GOAL OF THE EXERCISE => Gather every line in the rows below that contains the string "kern". Treat uppercase and lowercase letters as different.

DATA FOR PROCESSING =>
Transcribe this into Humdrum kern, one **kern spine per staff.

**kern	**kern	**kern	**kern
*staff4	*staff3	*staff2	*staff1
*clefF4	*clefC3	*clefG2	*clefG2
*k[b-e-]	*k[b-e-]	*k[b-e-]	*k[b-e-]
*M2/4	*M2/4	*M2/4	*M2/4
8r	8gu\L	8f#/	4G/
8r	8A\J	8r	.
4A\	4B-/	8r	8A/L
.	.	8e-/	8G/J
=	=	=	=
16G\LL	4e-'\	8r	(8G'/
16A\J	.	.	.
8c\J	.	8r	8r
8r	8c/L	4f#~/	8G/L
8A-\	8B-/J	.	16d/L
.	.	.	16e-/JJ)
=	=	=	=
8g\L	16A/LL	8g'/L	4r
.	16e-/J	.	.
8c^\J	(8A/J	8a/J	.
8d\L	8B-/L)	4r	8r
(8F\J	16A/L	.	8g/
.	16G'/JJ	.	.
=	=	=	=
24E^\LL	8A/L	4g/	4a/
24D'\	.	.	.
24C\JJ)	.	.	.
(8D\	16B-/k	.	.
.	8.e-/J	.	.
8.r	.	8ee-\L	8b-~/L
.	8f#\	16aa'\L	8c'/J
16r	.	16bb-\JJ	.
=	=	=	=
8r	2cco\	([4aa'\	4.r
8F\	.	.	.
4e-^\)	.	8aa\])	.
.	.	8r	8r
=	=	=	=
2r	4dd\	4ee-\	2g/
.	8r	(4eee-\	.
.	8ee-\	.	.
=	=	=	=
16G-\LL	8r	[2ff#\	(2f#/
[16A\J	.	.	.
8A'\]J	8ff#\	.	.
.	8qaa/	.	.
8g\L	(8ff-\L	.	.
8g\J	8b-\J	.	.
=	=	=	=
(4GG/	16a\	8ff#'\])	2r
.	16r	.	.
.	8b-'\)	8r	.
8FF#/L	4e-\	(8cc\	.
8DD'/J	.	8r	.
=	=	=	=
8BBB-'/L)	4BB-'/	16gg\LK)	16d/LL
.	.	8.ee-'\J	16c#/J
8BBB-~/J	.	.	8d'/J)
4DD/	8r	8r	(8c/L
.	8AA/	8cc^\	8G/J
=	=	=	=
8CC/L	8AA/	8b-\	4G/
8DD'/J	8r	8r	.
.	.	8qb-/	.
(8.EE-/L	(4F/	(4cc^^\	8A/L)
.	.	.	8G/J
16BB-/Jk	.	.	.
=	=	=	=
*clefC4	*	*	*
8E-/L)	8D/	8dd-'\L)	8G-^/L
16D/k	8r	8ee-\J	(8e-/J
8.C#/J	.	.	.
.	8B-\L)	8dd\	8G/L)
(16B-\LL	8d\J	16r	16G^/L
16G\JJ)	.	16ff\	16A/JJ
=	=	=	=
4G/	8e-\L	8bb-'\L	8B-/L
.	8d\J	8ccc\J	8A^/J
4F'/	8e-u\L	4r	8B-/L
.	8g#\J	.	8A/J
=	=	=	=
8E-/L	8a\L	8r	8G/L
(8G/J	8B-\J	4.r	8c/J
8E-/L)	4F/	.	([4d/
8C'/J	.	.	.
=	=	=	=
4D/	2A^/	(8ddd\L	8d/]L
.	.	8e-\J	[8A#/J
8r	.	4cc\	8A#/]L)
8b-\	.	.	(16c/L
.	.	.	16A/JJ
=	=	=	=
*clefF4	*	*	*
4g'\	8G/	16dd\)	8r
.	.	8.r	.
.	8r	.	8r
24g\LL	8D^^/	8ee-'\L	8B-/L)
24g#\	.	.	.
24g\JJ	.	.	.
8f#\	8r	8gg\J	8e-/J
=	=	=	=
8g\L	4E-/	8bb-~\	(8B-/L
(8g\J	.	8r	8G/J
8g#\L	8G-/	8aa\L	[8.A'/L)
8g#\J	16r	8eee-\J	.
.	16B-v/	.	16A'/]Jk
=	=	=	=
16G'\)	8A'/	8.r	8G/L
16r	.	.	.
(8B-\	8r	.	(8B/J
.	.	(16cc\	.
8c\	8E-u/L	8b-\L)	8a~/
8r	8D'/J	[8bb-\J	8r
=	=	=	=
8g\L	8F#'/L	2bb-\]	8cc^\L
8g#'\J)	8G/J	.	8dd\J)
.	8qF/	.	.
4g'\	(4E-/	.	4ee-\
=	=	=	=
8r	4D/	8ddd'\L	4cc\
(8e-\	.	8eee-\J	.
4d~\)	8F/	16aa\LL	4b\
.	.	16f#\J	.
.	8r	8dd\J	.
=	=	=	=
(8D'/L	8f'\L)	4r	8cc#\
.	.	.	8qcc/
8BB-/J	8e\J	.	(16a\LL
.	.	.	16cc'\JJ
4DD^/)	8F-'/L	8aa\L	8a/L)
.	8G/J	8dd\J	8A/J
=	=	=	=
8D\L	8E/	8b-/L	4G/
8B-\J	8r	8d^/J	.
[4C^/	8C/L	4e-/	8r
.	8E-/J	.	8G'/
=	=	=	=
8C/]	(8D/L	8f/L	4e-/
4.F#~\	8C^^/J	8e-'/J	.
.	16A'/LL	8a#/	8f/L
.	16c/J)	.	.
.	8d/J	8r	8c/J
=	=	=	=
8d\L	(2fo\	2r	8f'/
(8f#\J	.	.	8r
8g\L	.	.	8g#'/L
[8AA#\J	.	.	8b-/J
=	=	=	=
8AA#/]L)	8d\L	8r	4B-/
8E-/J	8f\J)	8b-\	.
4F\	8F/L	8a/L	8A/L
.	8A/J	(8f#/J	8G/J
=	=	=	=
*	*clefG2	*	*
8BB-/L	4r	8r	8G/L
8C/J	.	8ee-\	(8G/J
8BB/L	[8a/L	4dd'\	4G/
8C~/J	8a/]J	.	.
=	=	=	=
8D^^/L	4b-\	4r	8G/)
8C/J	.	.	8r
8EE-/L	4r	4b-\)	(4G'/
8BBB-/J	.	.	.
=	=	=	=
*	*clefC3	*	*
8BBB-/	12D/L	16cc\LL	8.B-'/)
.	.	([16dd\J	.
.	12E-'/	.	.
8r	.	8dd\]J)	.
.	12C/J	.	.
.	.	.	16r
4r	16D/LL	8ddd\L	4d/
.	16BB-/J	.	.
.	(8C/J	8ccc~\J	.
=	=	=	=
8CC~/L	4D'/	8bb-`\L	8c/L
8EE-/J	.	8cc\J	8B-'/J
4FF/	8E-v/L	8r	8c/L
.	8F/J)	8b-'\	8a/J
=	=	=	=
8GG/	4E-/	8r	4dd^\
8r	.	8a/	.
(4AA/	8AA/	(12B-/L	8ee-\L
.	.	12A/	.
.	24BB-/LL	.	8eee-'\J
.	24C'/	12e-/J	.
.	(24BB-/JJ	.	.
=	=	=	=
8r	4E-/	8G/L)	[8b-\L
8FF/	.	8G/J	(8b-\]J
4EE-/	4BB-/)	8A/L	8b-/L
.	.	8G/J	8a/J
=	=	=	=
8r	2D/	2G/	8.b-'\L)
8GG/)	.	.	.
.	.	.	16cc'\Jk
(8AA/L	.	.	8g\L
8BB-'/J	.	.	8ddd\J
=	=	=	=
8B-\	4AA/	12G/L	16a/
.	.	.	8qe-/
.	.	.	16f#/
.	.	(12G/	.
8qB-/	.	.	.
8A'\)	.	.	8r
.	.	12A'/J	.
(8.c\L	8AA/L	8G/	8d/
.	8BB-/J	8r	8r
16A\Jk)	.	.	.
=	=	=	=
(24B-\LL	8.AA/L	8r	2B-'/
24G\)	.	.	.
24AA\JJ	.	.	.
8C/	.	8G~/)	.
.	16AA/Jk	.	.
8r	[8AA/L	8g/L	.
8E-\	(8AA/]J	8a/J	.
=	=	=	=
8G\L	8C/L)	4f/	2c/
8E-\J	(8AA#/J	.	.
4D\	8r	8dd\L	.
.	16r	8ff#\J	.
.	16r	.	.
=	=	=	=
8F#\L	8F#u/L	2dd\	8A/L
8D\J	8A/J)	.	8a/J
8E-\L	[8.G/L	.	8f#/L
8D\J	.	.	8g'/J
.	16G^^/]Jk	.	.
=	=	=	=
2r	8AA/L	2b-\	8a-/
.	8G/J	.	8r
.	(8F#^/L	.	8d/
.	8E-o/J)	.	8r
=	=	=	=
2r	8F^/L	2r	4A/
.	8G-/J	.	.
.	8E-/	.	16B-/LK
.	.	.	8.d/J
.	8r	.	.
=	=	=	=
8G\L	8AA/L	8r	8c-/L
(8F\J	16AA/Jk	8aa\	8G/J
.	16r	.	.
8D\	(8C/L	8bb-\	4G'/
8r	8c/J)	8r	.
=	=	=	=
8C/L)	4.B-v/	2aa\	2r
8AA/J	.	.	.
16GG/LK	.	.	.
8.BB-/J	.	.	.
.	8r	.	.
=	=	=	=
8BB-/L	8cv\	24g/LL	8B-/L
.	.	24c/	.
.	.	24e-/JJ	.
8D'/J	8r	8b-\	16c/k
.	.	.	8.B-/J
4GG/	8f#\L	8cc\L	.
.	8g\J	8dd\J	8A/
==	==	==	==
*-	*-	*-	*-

RESPONSE TO THE EXERCISE =>
Transcribe this into Humdrum kern, one **kern spine per staff.
**kern	**kern	**kern	**kern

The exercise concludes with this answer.